● **WHAT IS EXPECTED**
Reading the listing below, count the lines that contain the word "moved" and give that count alone.

● **SOURCE MATERIAL**
═══

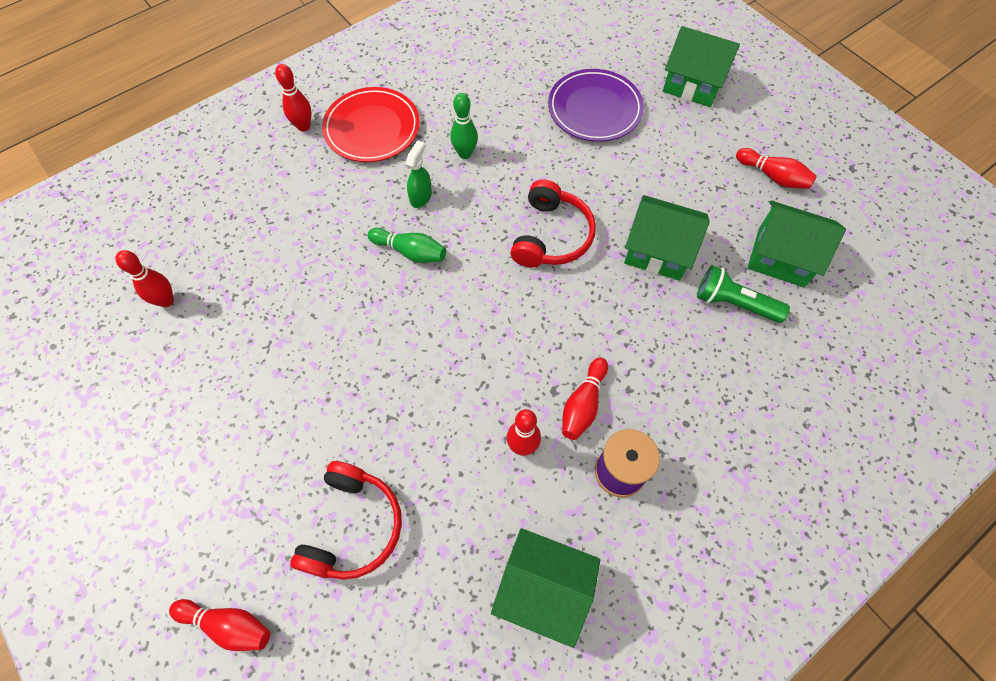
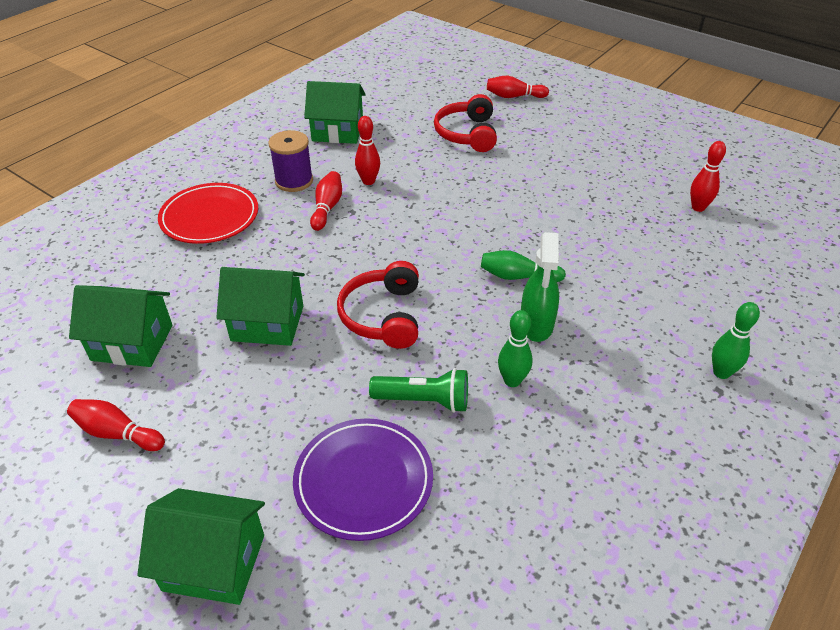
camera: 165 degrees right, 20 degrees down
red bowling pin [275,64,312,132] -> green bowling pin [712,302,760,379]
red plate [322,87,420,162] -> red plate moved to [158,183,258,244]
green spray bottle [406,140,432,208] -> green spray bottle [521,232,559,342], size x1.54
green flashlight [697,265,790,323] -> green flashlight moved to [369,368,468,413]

═══

● **RESULT OF THE EXERCISE**
2